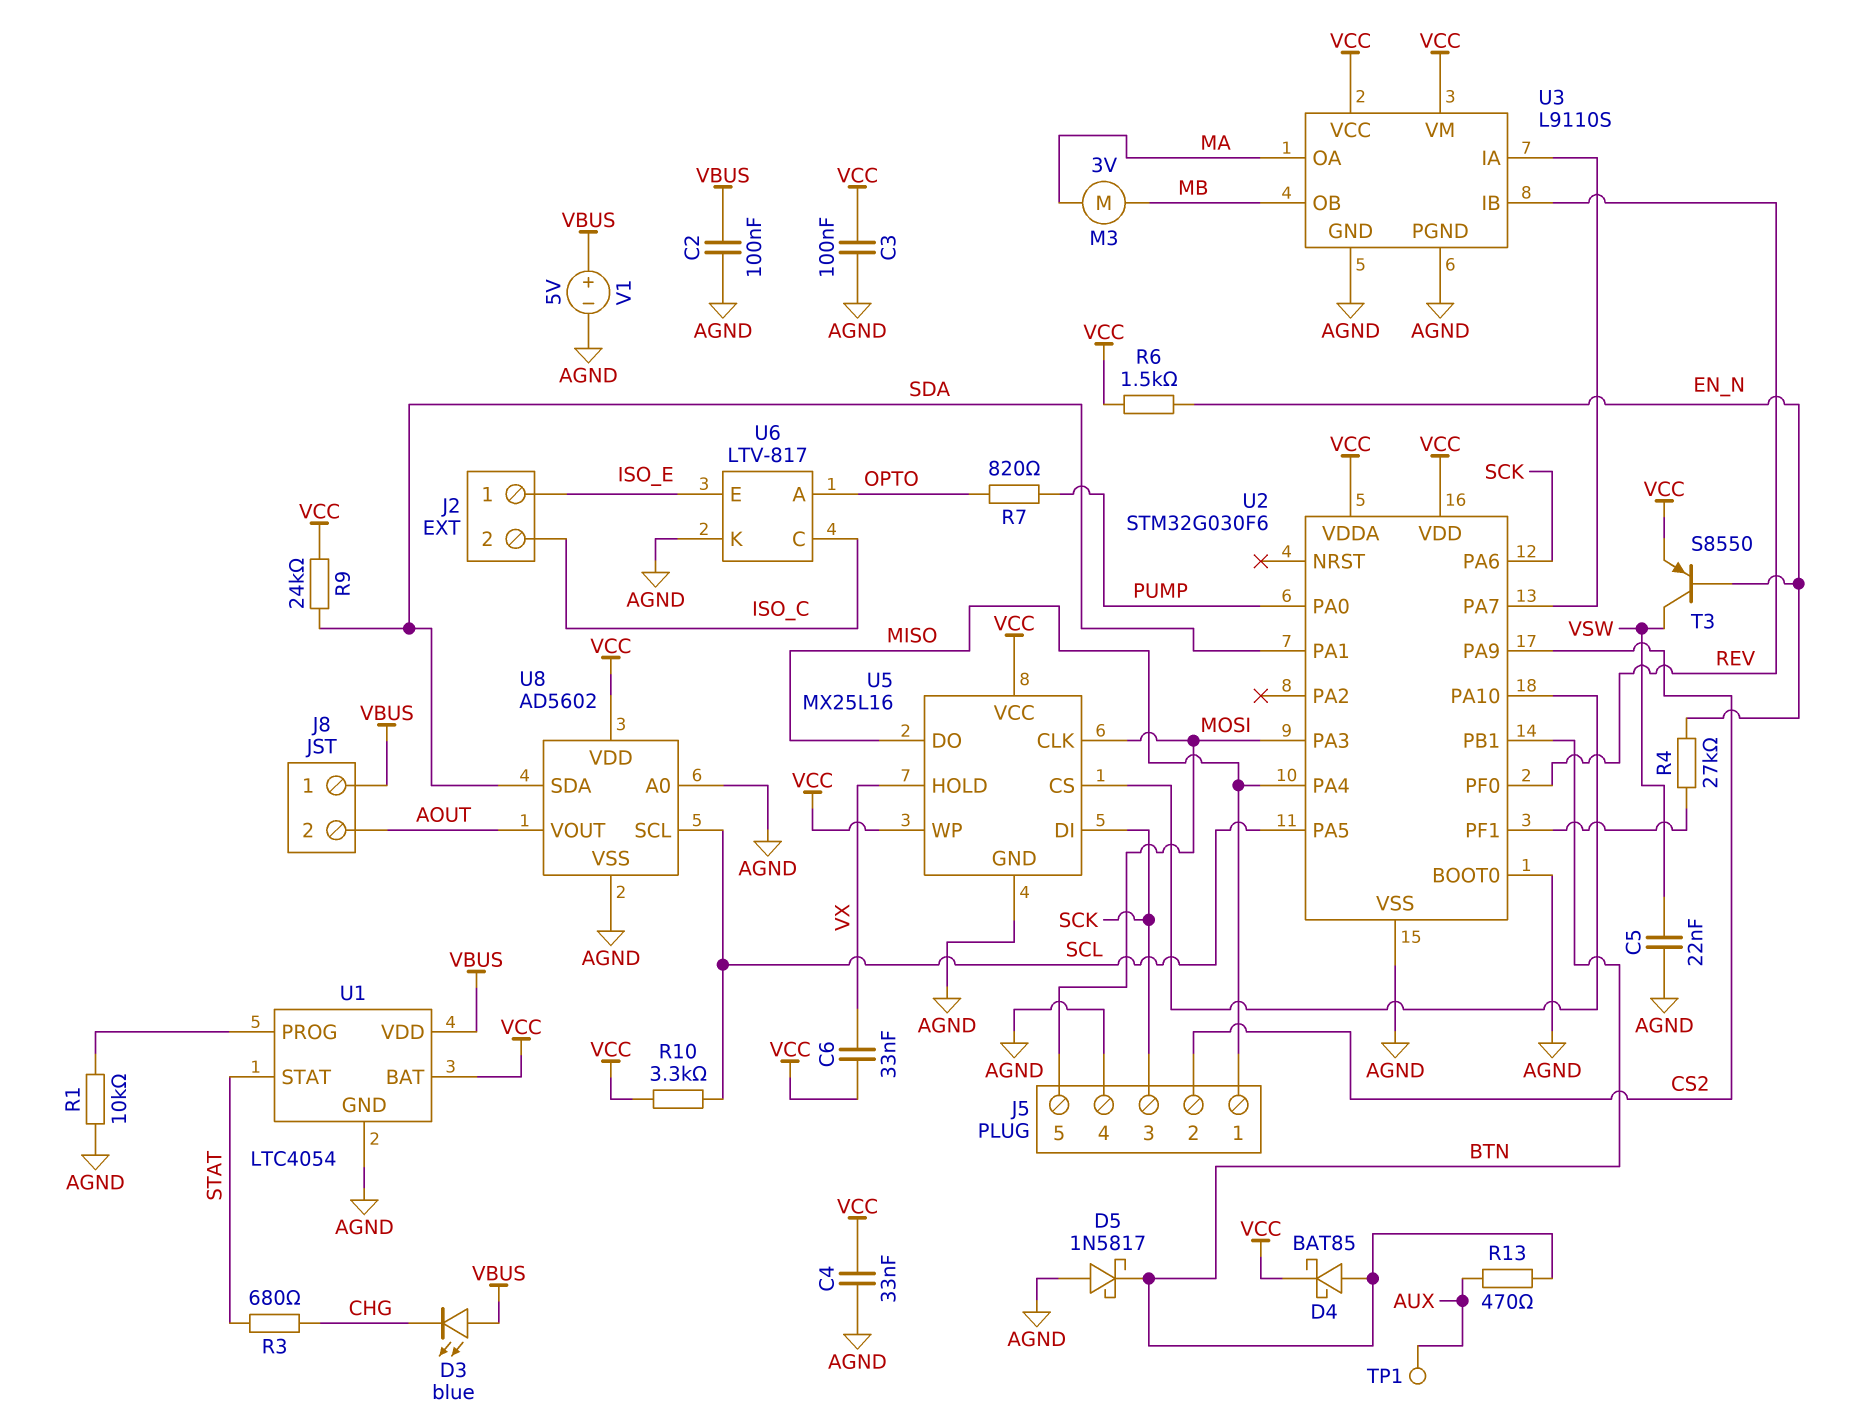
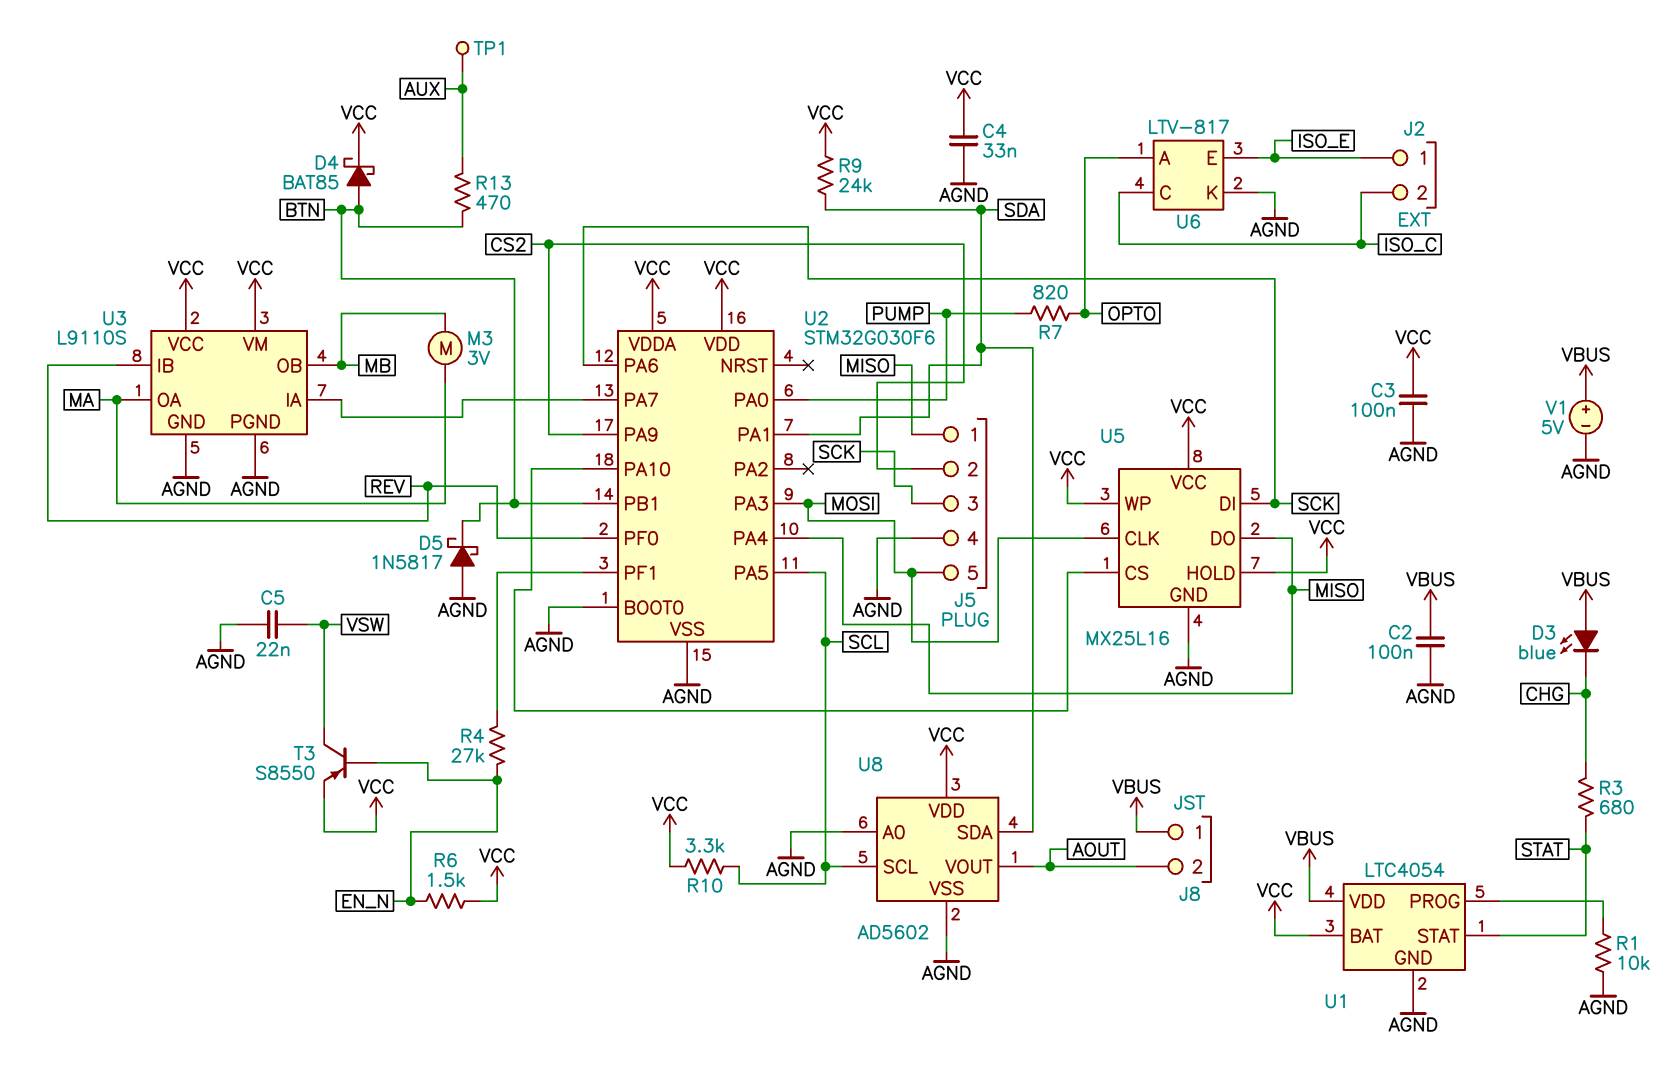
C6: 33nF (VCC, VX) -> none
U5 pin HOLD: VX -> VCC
* * *
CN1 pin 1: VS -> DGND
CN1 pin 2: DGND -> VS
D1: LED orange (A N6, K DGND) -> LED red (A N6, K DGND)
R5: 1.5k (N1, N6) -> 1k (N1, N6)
--
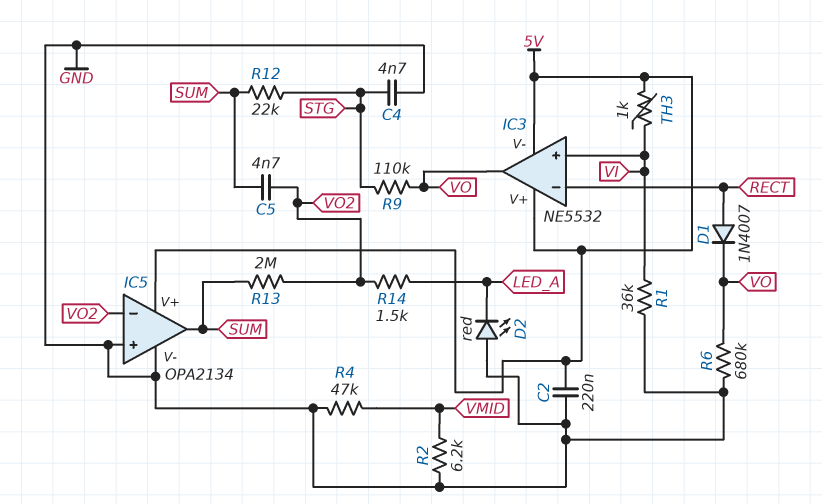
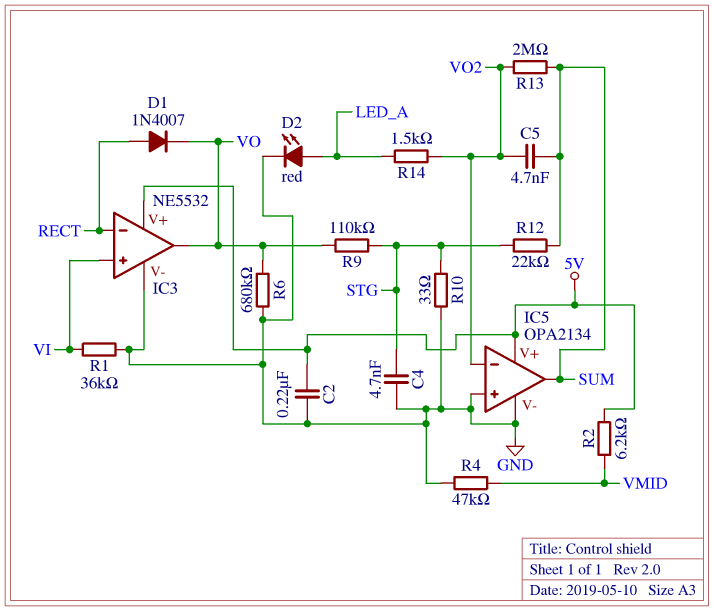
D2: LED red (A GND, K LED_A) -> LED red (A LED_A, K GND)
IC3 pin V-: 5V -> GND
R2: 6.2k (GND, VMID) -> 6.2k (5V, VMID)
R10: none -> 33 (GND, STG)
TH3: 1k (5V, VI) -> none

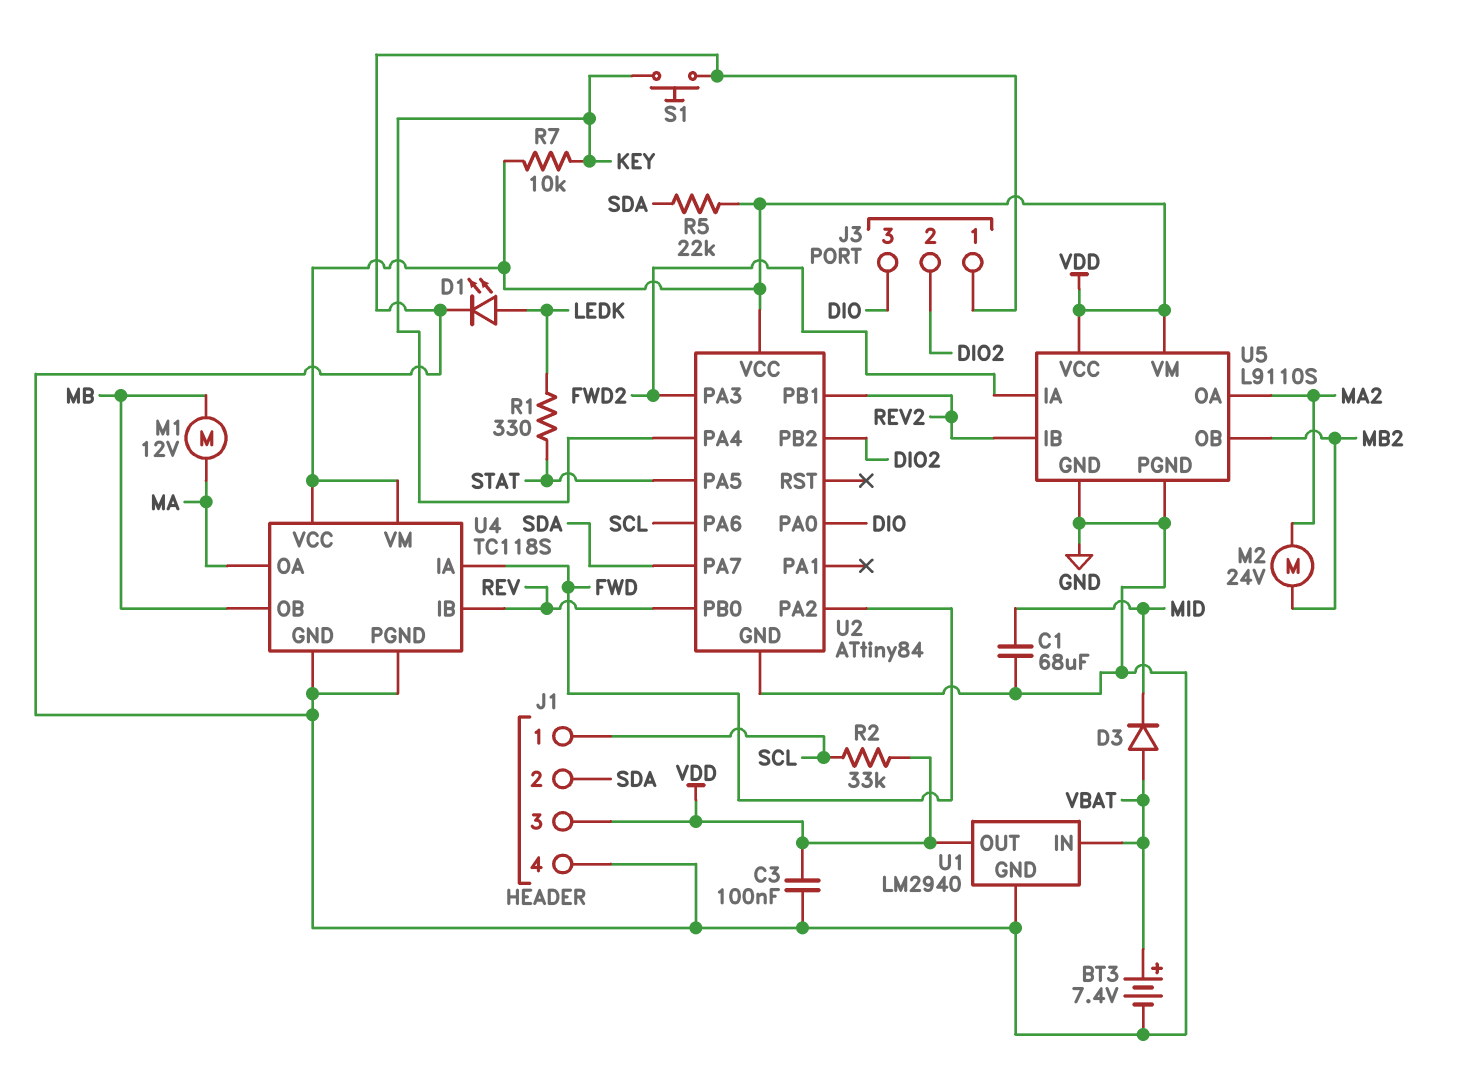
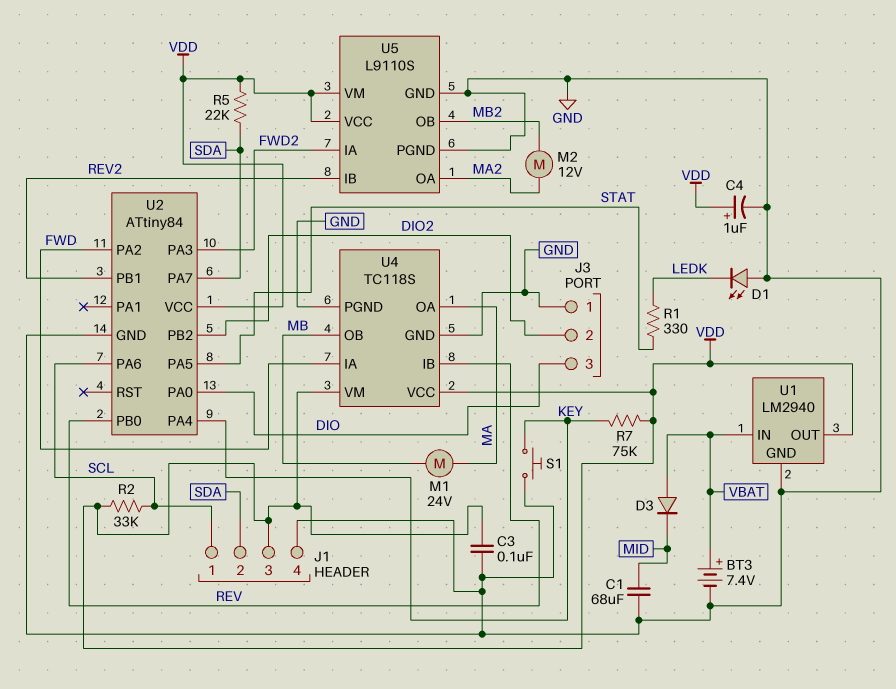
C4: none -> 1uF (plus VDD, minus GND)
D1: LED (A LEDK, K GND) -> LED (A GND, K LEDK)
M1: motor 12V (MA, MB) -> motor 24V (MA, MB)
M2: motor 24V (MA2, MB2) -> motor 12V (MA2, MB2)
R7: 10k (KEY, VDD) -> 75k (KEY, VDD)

• [Task requirements]: Write back the stretch of lines above that begins with the line holding "TH3: 1k (5V, VI) -> none" and ends with the line holding "R7: 10k (KEY, VDD) -> 75k (KEY, VDD)", both included, exactly as written. Pictures stay out.

• [Response]:
TH3: 1k (5V, VI) -> none

C4: none -> 1uF (plus VDD, minus GND)
D1: LED (A LEDK, K GND) -> LED (A GND, K LEDK)
M1: motor 12V (MA, MB) -> motor 24V (MA, MB)
M2: motor 24V (MA2, MB2) -> motor 12V (MA2, MB2)
R7: 10k (KEY, VDD) -> 75k (KEY, VDD)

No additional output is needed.